§ Activity: Only lines holding the string "brush" are wanted; copy each one from the material.

§ Record extracts:
------------------------
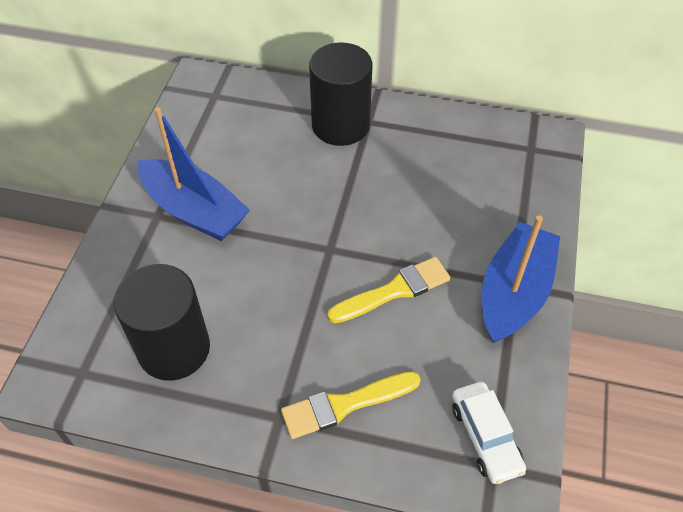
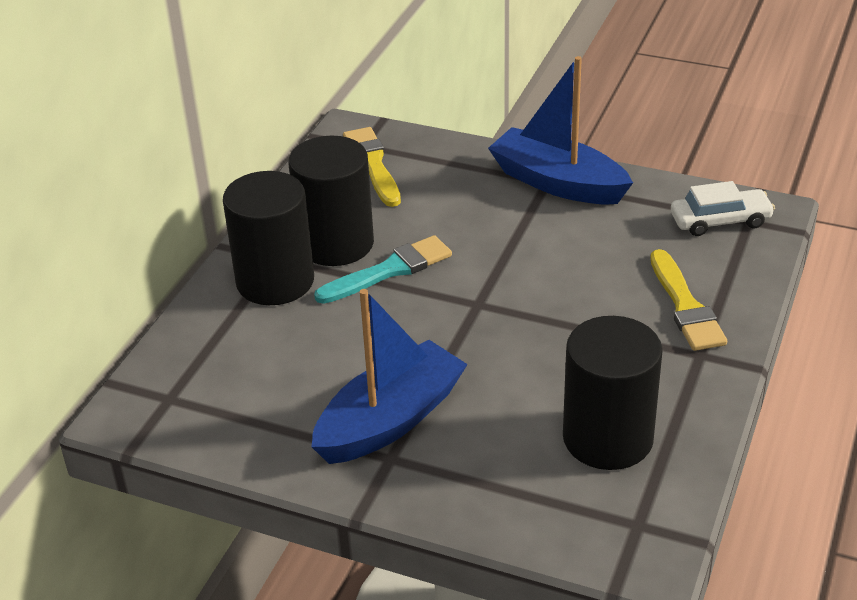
camera: 80 degrees left, 15 degrees down
(363, 188) = (389, 270): none -> turquoise brush
(392, 152) = (336, 243): none -> black cylinder
(394, 290) = (544, 260): yellow brush -> yellow brush (372, 164)

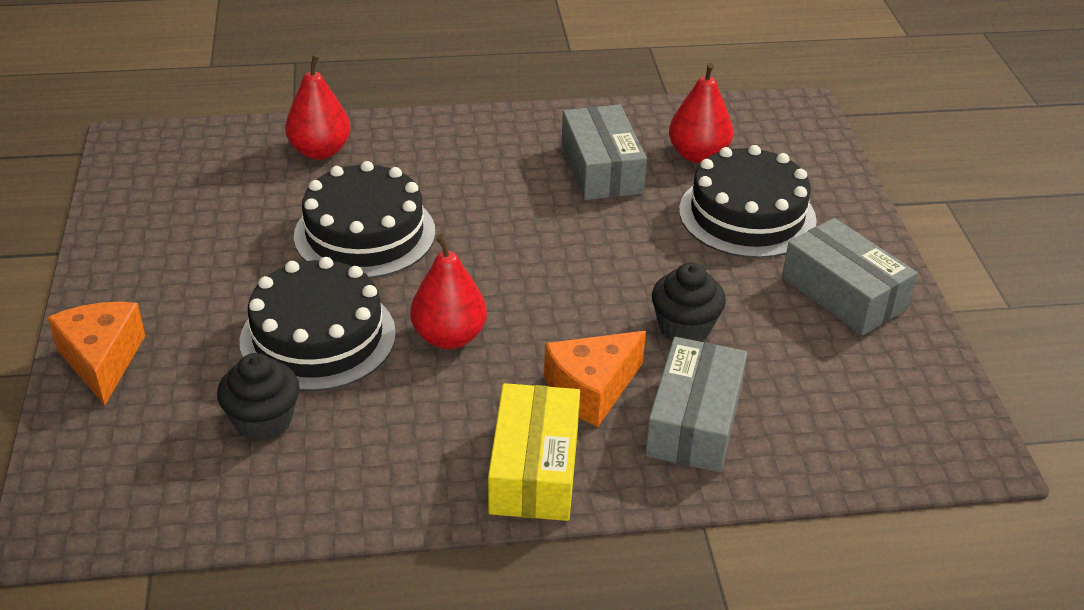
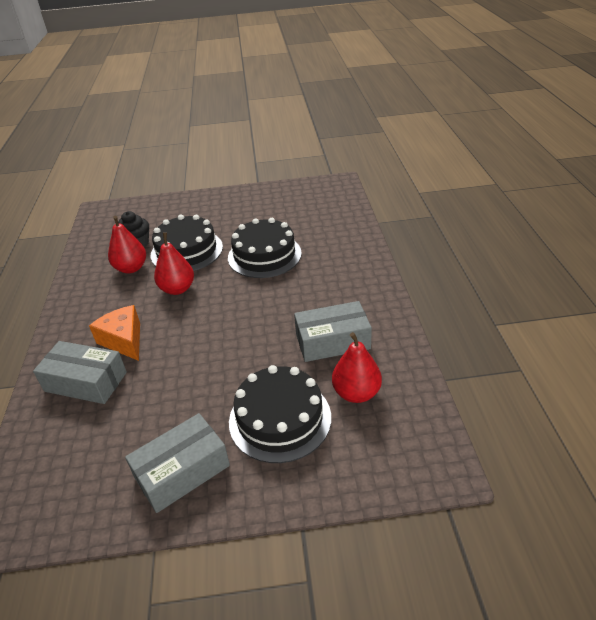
camera: 95 degrees right, 0 degrees up
(102, 360) = (184, 203): orange cheese -> none
(320, 151) = (338, 233): red pear -> red pear (131, 268)
(534, 469) = (77, 322): yellow box -> none
(684, 328) = (164, 380): black cupcake -> none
------------------------
§ Task output:
(363, 188) = (389, 270): none -> turquoise brush
(394, 290) = (544, 260): yellow brush -> yellow brush (372, 164)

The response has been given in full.